_Problem:_
Those lines of the records that contain "orange" are to be located and copied.

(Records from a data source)
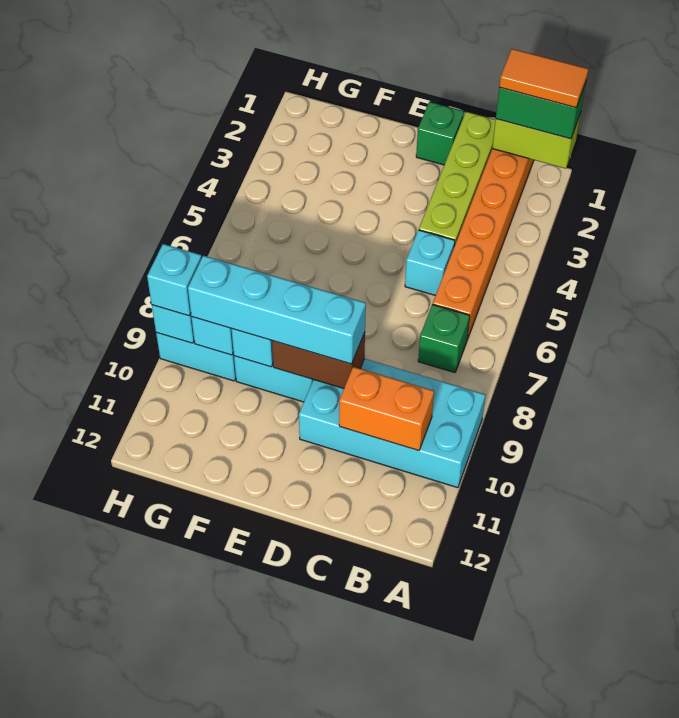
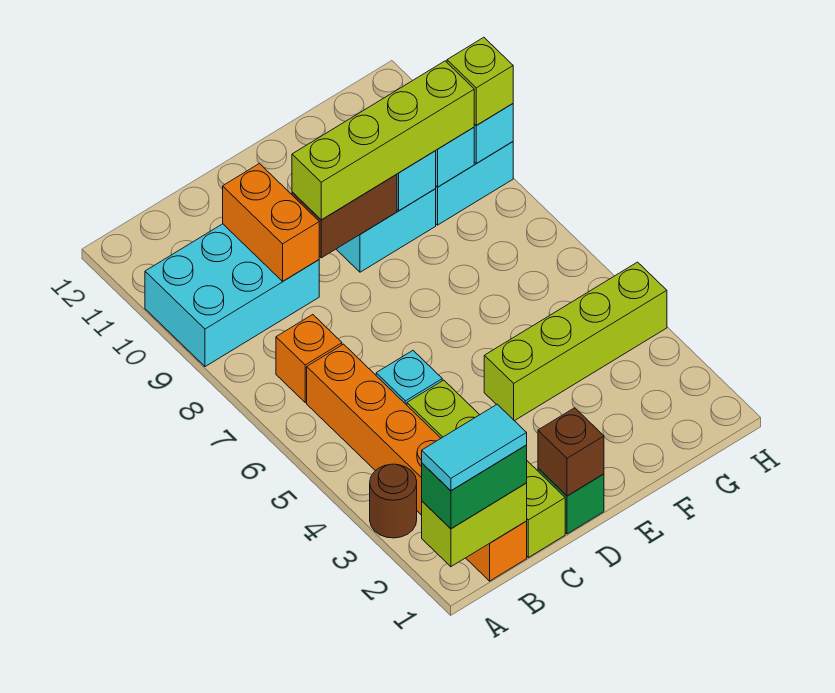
orange 1x2 tile [499,49,588,108] -> cyan 1x2 tile [422,404,527,490]
none -> brown 1x1 round brick [370,464,417,538]
cyan 2x4 brick [299,359,485,488] -> cyan 2x3 brick [145,224,319,367]
green 1x1 brick [418,304,470,372] -> orange 1x1 brick [276,315,342,402]
orange 1x2 brick [339,367,434,451] -> orange 1x2 brick turned to [223,164,319,281]
none -> brown 1x1 brick [538,408,604,496]
cyan 1x4 brick [188,256,366,364] -> lime 1x4 brick [292,61,474,220]
none -> lime 1x4 brick [484,262,667,421]
cyan 1x1 brick [147,244,202,316] -> lime 1x1 brick [447,37,513,125]

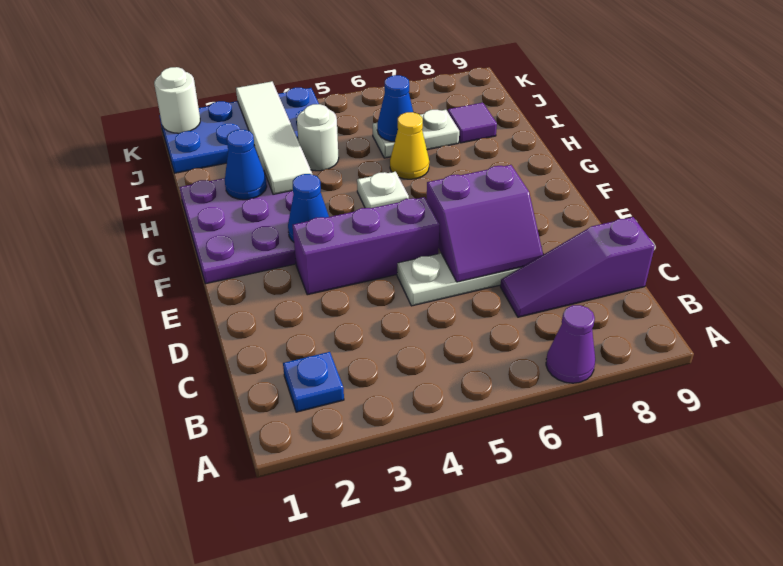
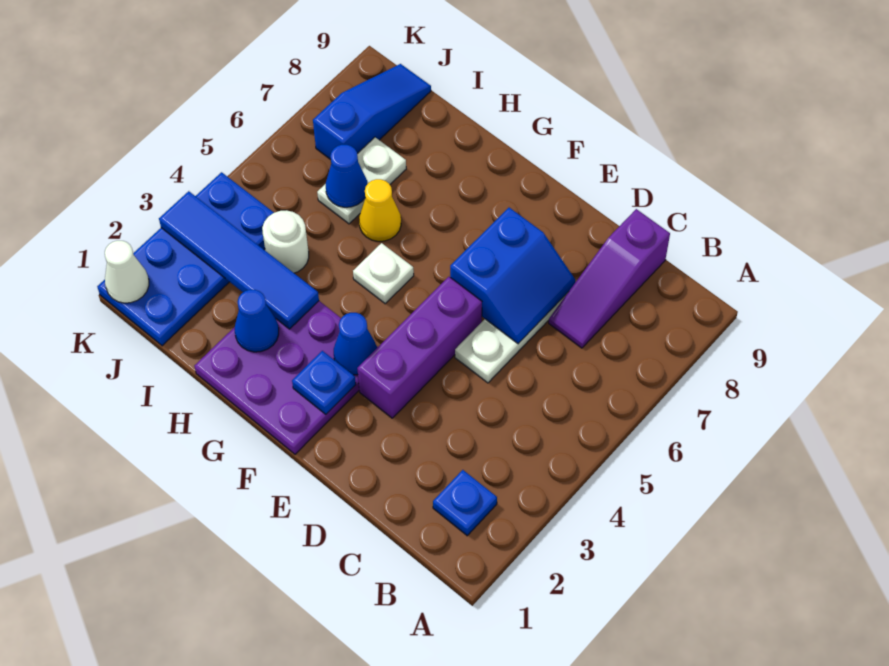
purple 1x1 cone [546,305,595,383] -> none
purple 2x2 slope [427,165,543,282] -> blue 2x2 slope [450,208,576,344]
none -> blue 1x1 plate [292,351,356,414]
white 1x4 tile [236,81,312,194] -> blue 1x4 tile [159,191,319,329]
purple 1x1 tile [448,103,497,143] -> none
none -> blue 1x3 slope [313,64,431,160]
white 1x1 round brick [154,67,200,133] -> white 1x1 cone [105,241,149,303]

_Your solution:_
orange 1x2 tile [499,49,588,108] -> cyan 1x2 tile [422,404,527,490]
green 1x1 brick [418,304,470,372] -> orange 1x1 brick [276,315,342,402]
orange 1x2 brick [339,367,434,451] -> orange 1x2 brick turned to [223,164,319,281]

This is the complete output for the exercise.